### WHAT THE TASK REQUIRES
In the data, extract each line that holds the string "turquoise".

Object tracking records

[Start of section]

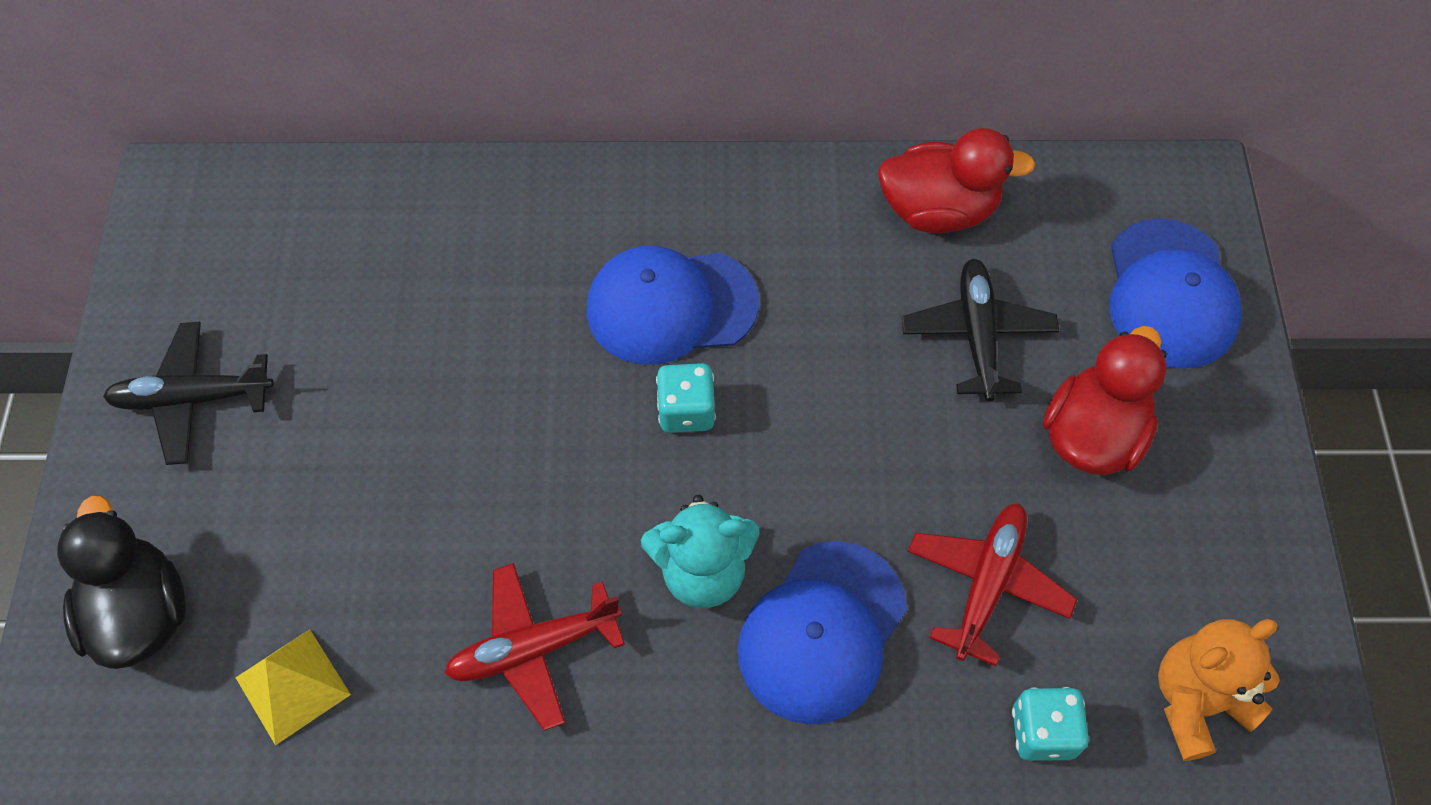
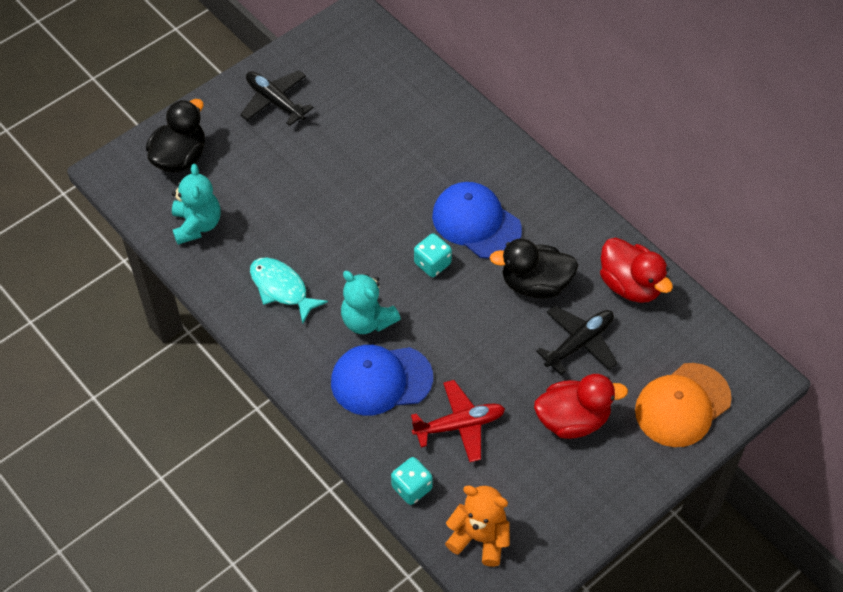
camera: 50 degrees right, 5 degrees down
(292, 685) = (197, 225): yellow pyramid -> turquoise teddy bear
(533, 649) = (281, 288): red plane -> turquoise fish
(837, 314) = (535, 284): none -> black duck
(1170, 294) = (682, 405): blue cap -> orange cap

[End of section]

### COMPLETED EXERCISE
(292, 685) = (197, 225): yellow pyramid -> turquoise teddy bear
(533, 649) = (281, 288): red plane -> turquoise fish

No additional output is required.